▶ INPUT DATA
BEGIN

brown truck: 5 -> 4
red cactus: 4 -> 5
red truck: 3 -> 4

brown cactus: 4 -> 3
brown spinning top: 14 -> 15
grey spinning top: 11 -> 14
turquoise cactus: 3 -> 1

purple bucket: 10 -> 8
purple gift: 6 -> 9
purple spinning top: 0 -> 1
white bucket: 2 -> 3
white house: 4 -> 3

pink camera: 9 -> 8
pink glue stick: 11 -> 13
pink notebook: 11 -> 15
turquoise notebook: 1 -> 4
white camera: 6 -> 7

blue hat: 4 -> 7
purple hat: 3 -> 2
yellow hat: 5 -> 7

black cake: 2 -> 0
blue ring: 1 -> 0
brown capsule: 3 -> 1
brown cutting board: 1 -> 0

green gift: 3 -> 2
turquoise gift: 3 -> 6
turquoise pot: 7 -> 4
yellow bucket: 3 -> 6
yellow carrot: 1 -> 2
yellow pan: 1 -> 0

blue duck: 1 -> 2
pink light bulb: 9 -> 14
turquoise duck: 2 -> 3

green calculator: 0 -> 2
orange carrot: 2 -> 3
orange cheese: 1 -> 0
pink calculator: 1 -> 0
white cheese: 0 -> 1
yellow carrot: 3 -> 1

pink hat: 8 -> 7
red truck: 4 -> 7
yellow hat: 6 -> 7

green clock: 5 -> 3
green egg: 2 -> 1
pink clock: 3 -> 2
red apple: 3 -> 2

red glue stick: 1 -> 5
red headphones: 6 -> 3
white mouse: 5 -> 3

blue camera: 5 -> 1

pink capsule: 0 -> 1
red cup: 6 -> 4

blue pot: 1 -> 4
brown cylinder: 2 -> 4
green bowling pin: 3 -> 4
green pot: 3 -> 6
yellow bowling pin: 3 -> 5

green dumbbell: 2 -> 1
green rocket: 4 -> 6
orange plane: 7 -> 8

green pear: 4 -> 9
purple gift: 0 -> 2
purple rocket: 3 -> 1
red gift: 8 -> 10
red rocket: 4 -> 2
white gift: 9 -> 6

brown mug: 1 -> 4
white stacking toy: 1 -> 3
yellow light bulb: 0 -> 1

END

▶ WHAT TO PRODUCE
Going back over the entries above, copy word for word every line from the one that has "turquoise cactus: 3 -> 1" on through the one that has "blue pot: 1 -> 4".

▶ RESULT BELOW
turquoise cactus: 3 -> 1

purple bucket: 10 -> 8
purple gift: 6 -> 9
purple spinning top: 0 -> 1
white bucket: 2 -> 3
white house: 4 -> 3

pink camera: 9 -> 8
pink glue stick: 11 -> 13
pink notebook: 11 -> 15
turquoise notebook: 1 -> 4
white camera: 6 -> 7

blue hat: 4 -> 7
purple hat: 3 -> 2
yellow hat: 5 -> 7

black cake: 2 -> 0
blue ring: 1 -> 0
brown capsule: 3 -> 1
brown cutting board: 1 -> 0

green gift: 3 -> 2
turquoise gift: 3 -> 6
turquoise pot: 7 -> 4
yellow bucket: 3 -> 6
yellow carrot: 1 -> 2
yellow pan: 1 -> 0

blue duck: 1 -> 2
pink light bulb: 9 -> 14
turquoise duck: 2 -> 3

green calculator: 0 -> 2
orange carrot: 2 -> 3
orange cheese: 1 -> 0
pink calculator: 1 -> 0
white cheese: 0 -> 1
yellow carrot: 3 -> 1

pink hat: 8 -> 7
red truck: 4 -> 7
yellow hat: 6 -> 7

green clock: 5 -> 3
green egg: 2 -> 1
pink clock: 3 -> 2
red apple: 3 -> 2

red glue stick: 1 -> 5
red headphones: 6 -> 3
white mouse: 5 -> 3

blue camera: 5 -> 1

pink capsule: 0 -> 1
red cup: 6 -> 4

blue pot: 1 -> 4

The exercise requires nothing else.